## Exercise brief
What you return must match the data exactly, line for line.
══ Listed entries ══
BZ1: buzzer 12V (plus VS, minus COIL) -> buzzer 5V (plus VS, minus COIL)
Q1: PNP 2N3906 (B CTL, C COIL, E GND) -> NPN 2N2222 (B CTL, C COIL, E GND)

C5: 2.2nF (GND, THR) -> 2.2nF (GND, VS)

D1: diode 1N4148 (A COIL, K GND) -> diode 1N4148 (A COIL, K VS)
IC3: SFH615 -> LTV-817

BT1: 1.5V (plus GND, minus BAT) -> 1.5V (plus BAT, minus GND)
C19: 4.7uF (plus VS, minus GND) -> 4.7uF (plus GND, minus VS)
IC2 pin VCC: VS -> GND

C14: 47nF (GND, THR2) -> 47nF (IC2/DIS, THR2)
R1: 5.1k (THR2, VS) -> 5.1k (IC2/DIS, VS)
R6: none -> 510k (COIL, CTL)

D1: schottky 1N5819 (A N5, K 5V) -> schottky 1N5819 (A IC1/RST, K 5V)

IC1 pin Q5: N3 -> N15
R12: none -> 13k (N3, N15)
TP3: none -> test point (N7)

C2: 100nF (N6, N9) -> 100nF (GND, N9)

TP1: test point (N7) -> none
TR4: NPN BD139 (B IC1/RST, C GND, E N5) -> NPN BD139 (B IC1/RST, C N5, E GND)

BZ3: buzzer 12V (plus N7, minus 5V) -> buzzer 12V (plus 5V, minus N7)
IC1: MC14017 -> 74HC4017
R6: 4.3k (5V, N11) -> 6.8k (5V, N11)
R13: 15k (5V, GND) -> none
═══
## Finished task
BZ1: buzzer 12V (plus VS, minus COIL) -> buzzer 5V (plus VS, minus COIL)
Q1: PNP 2N3906 (B CTL, C COIL, E GND) -> NPN 2N2222 (B CTL, C COIL, E GND)

C5: 2.2nF (GND, THR) -> 2.2nF (GND, VS)

D1: diode 1N4148 (A COIL, K GND) -> diode 1N4148 (A COIL, K VS)
IC3: SFH615 -> LTV-817

BT1: 1.5V (plus GND, minus BAT) -> 1.5V (plus BAT, minus GND)
C19: 4.7uF (plus VS, minus GND) -> 4.7uF (plus GND, minus VS)
IC2 pin VCC: VS -> GND

C14: 47nF (GND, THR2) -> 47nF (IC2/DIS, THR2)
R1: 5.1k (THR2, VS) -> 5.1k (IC2/DIS, VS)
R6: none -> 510k (COIL, CTL)

D1: schottky 1N5819 (A N5, K 5V) -> schottky 1N5819 (A IC1/RST, K 5V)

IC1 pin Q5: N3 -> N15
R12: none -> 13k (N3, N15)
TP3: none -> test point (N7)

C2: 100nF (N6, N9) -> 100nF (GND, N9)

TP1: test point (N7) -> none
TR4: NPN BD139 (B IC1/RST, C GND, E N5) -> NPN BD139 (B IC1/RST, C N5, E GND)

BZ3: buzzer 12V (plus N7, minus 5V) -> buzzer 12V (plus 5V, minus N7)
IC1: MC14017 -> 74HC4017
R6: 4.3k (5V, N11) -> 6.8k (5V, N11)
R13: 15k (5V, GND) -> none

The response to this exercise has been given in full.